# The task
Only the lines from the one containing "(424, 492) = (165, 416): red" through the end of the data belong in the answer; reproduce them exactly.

[Extracted records]
==============================
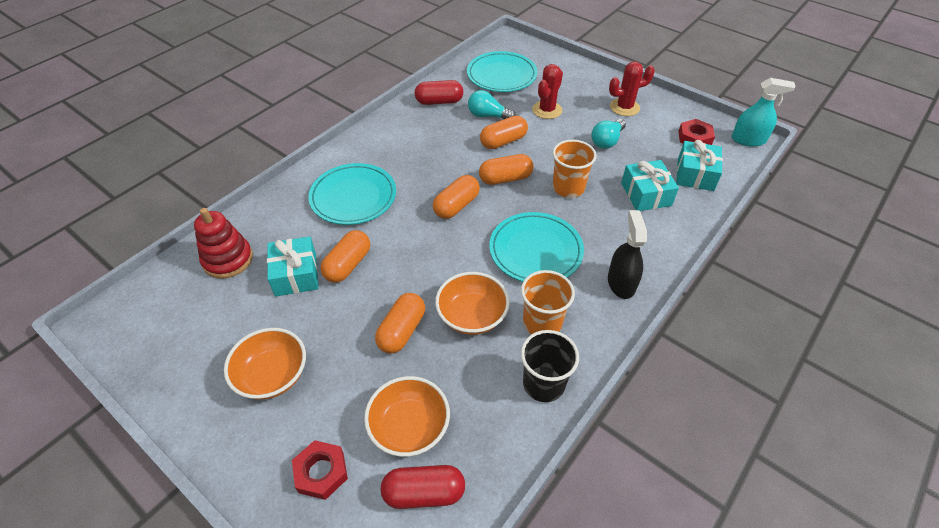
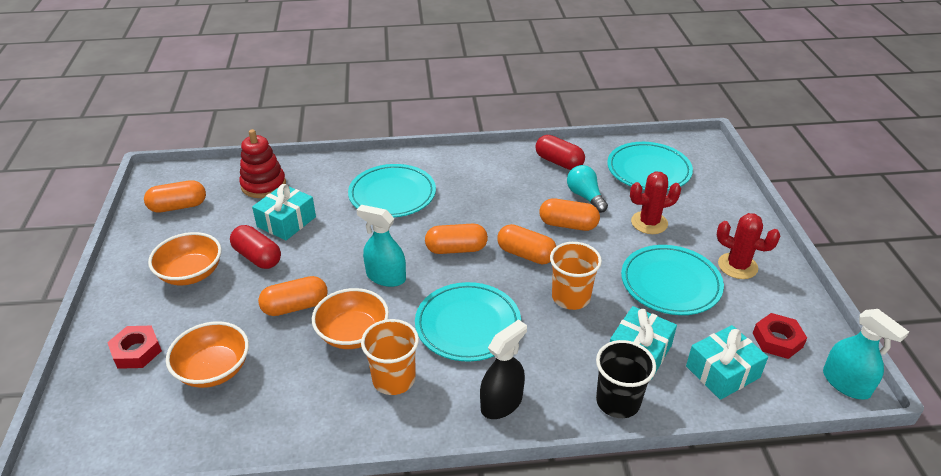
camera: 45 degrees right, 10 degrees down
(348, 265) = (325, 238): orange capsule -> orange capsule (178, 206)
(424, 492) = (165, 416): red capsule -> red capsule (257, 257)
(436, 259) = (386, 277): none -> turquoise spray bottle
(543, 384) = (331, 420): black cup -> black cup (618, 401)
(607, 141) = (670, 283): turquoise light bulb -> turquoise plate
==============================
# Response to this exercise
(424, 492) = (165, 416): red capsule -> red capsule (257, 257)
(436, 259) = (386, 277): none -> turquoise spray bottle
(543, 384) = (331, 420): black cup -> black cup (618, 401)
(607, 141) = (670, 283): turquoise light bulb -> turquoise plate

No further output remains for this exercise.